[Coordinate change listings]
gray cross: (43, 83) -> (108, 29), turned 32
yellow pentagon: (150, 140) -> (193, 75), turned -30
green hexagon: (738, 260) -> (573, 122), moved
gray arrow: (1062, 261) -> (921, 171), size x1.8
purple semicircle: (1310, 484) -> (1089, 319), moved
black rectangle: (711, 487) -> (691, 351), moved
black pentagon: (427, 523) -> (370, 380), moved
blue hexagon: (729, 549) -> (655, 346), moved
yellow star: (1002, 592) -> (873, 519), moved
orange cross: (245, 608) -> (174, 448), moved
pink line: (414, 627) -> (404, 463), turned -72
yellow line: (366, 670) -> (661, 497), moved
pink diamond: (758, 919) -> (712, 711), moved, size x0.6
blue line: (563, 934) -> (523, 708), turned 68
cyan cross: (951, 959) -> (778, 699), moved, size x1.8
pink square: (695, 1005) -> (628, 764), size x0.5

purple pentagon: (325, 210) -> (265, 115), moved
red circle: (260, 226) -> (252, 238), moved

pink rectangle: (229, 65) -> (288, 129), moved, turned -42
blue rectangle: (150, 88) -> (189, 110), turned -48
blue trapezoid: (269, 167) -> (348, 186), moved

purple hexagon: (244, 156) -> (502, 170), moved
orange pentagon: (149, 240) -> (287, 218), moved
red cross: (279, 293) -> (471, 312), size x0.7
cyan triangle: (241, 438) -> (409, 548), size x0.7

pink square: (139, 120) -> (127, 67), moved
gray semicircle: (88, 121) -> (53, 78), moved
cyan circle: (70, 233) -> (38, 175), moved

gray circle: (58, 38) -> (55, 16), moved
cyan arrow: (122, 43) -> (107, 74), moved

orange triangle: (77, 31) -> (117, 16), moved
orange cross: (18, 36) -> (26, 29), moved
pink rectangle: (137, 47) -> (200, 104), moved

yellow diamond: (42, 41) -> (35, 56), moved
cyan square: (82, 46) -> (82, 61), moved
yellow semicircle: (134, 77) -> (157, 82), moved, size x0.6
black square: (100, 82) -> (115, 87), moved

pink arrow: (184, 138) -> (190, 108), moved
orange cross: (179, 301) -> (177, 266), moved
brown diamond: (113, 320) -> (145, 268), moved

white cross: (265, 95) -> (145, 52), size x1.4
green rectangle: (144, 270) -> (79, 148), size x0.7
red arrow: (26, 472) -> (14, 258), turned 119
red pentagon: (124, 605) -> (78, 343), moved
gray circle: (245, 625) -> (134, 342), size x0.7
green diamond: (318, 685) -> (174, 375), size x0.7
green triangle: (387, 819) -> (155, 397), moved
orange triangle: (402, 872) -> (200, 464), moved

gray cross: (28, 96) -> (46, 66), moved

• ASSIGNMENT: Among the records above, find the lines where the word "semicircle" appears and copy them.

• ANSWER SECTION:
purple semicircle: (1310, 484) -> (1089, 319), moved
gray semicircle: (88, 121) -> (53, 78), moved
yellow semicircle: (134, 77) -> (157, 82), moved, size x0.6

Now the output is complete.